Collected data:
········

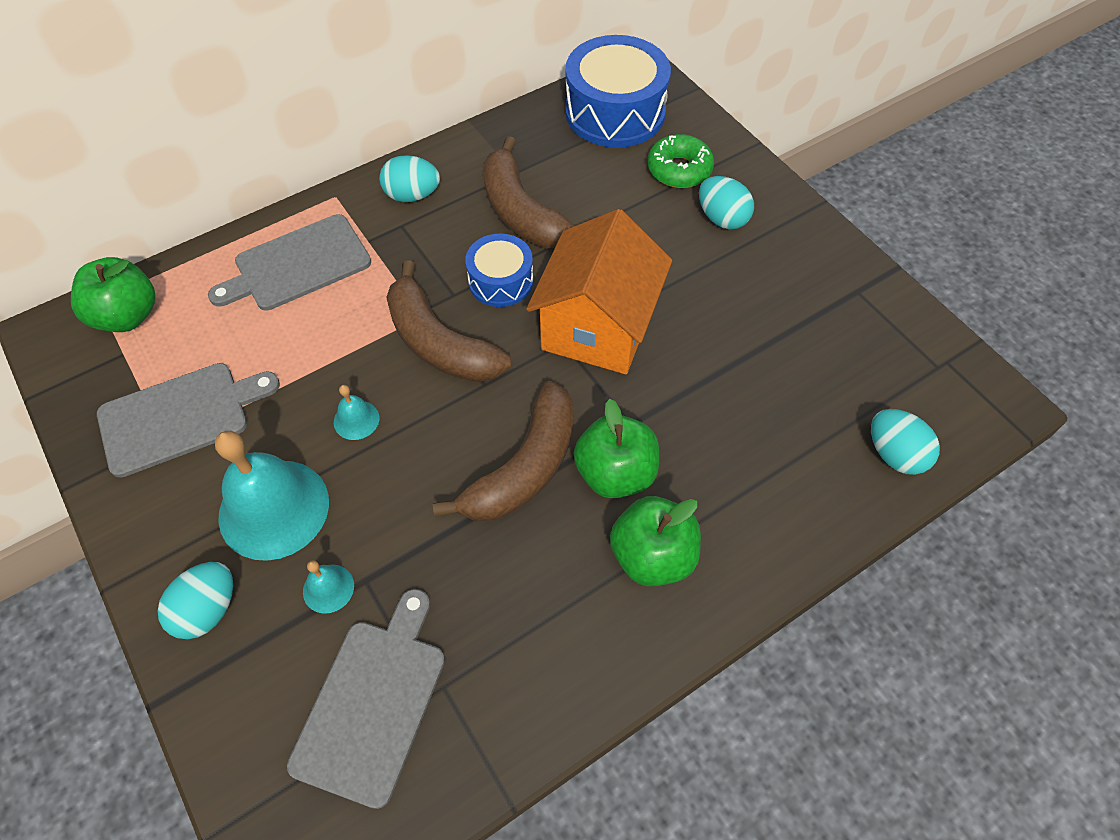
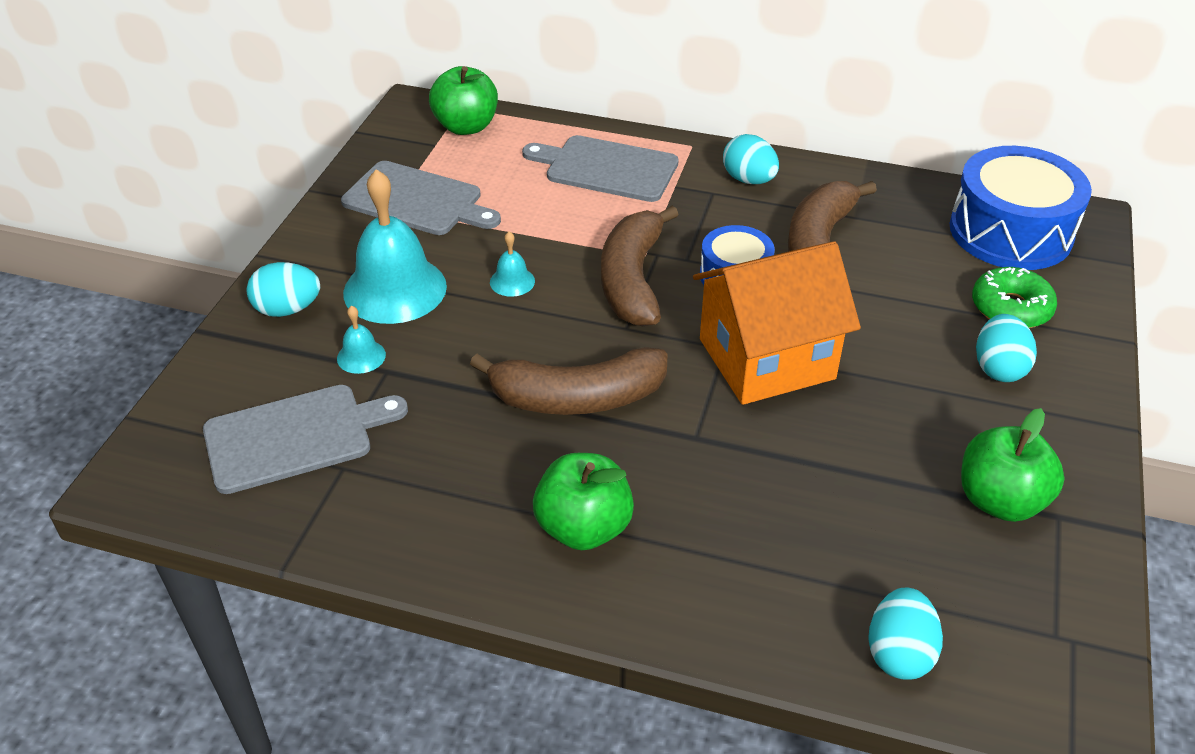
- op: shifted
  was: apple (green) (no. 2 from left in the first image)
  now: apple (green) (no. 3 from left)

········

Try it:
All the lines above are to be given again exactly as they read, with the pictures removed.

Your solution:
- op: shifted
  was: apple (green) (no. 2 from left in the first image)
  now: apple (green) (no. 3 from left)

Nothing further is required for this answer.